Problem requirements >> Transcribe word for word the lines below from the line with "camera: 10 degrees left, 0 degrees up" through the line with "black spinning top", ends included.

Records for this task >>
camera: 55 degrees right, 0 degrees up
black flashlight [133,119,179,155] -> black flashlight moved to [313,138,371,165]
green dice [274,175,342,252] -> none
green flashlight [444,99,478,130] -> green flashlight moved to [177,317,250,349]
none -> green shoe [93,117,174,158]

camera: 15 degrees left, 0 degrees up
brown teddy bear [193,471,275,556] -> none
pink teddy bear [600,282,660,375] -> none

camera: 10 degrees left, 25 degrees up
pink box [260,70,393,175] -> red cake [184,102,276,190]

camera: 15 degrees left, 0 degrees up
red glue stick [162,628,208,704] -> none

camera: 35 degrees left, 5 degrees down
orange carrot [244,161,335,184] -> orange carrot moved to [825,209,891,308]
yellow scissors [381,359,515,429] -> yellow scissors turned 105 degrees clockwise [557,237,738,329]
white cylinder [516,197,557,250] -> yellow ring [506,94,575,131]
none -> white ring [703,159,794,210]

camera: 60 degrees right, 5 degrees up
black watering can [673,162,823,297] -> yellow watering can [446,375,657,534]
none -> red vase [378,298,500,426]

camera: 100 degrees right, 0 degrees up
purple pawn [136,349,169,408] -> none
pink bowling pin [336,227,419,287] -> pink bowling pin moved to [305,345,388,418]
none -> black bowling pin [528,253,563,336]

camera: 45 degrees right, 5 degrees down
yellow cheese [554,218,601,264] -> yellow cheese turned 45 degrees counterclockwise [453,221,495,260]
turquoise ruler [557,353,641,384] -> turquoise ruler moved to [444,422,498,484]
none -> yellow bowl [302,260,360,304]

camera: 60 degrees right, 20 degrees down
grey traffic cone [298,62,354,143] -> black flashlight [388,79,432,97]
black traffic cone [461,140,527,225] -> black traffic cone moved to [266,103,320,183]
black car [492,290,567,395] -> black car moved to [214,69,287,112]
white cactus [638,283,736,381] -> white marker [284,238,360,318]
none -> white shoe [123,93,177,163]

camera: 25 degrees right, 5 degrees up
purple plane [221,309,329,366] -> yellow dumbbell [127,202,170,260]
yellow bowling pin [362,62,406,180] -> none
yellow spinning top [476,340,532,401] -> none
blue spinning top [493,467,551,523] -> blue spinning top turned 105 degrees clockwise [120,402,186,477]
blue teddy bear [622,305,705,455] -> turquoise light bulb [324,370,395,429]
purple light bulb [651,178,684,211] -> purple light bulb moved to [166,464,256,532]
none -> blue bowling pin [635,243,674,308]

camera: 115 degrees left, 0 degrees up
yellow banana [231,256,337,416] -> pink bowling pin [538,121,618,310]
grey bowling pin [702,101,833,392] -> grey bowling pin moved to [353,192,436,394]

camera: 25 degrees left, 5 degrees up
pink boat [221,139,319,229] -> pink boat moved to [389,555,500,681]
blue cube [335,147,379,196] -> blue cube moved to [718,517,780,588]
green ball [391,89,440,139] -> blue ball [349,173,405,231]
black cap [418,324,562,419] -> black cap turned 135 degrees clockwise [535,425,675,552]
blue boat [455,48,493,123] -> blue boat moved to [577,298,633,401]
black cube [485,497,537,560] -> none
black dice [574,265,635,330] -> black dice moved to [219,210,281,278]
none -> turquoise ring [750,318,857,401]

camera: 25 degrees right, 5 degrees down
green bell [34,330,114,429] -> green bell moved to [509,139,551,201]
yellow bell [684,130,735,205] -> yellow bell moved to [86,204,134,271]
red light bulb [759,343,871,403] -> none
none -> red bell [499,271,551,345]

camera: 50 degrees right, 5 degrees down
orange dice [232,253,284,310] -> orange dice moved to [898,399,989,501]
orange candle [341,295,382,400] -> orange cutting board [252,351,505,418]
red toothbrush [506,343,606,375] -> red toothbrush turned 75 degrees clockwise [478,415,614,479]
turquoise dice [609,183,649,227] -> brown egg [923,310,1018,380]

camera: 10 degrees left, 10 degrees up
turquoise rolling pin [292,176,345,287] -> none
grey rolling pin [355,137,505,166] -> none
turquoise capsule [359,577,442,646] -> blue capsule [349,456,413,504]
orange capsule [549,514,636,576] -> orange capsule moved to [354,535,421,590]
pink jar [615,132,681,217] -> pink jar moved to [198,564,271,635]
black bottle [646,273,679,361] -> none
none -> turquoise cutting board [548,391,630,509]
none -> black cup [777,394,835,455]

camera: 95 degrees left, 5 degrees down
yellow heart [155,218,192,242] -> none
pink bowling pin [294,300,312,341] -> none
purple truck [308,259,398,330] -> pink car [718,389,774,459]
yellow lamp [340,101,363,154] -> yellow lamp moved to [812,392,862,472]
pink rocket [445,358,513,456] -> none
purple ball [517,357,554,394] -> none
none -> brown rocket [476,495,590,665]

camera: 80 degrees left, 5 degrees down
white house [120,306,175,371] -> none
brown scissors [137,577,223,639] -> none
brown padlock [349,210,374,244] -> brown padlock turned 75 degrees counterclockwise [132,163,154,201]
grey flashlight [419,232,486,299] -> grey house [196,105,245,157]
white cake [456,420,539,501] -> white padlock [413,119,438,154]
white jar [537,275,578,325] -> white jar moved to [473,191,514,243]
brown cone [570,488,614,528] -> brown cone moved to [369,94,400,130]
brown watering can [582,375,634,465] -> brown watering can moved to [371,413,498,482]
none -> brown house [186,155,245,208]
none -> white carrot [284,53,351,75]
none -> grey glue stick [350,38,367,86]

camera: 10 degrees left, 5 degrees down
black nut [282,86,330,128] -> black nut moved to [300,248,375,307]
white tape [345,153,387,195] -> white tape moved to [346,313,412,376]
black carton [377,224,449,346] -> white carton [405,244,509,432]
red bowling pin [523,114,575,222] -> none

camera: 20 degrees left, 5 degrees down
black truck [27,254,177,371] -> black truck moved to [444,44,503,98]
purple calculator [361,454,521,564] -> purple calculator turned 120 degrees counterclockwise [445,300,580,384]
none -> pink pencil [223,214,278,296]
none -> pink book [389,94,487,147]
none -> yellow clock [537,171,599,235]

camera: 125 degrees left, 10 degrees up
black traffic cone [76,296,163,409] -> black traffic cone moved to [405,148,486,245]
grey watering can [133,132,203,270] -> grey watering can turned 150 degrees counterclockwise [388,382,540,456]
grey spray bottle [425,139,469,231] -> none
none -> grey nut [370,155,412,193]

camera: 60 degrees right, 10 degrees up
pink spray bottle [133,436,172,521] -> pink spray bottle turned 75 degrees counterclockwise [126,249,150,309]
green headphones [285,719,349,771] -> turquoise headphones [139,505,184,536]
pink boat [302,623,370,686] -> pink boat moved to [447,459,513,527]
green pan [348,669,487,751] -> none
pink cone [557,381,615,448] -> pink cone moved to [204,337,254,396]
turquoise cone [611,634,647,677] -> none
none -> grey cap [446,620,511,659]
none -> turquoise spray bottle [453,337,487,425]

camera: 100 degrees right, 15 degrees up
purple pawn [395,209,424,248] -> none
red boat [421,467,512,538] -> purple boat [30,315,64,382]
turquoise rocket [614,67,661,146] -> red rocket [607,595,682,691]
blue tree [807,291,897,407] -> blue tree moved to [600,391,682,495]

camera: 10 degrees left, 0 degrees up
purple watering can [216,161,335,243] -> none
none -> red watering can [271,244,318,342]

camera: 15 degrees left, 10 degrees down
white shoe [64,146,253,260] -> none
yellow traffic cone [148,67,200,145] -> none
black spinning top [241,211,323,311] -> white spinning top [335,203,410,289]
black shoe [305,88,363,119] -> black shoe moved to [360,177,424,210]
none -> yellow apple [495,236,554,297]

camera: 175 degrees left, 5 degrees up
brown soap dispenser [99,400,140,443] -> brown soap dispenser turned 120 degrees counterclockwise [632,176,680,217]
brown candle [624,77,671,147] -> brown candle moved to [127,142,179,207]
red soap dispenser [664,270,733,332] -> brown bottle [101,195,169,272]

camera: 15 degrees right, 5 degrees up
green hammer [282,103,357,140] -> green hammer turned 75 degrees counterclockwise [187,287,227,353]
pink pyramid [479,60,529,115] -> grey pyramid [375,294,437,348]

Answer space >>
camera: 10 degrees left, 0 degrees up
purple watering can [216,161,335,243] -> none
none -> red watering can [271,244,318,342]

camera: 15 degrees left, 10 degrees down
white shoe [64,146,253,260] -> none
yellow traffic cone [148,67,200,145] -> none
black spinning top [241,211,323,311] -> white spinning top [335,203,410,289]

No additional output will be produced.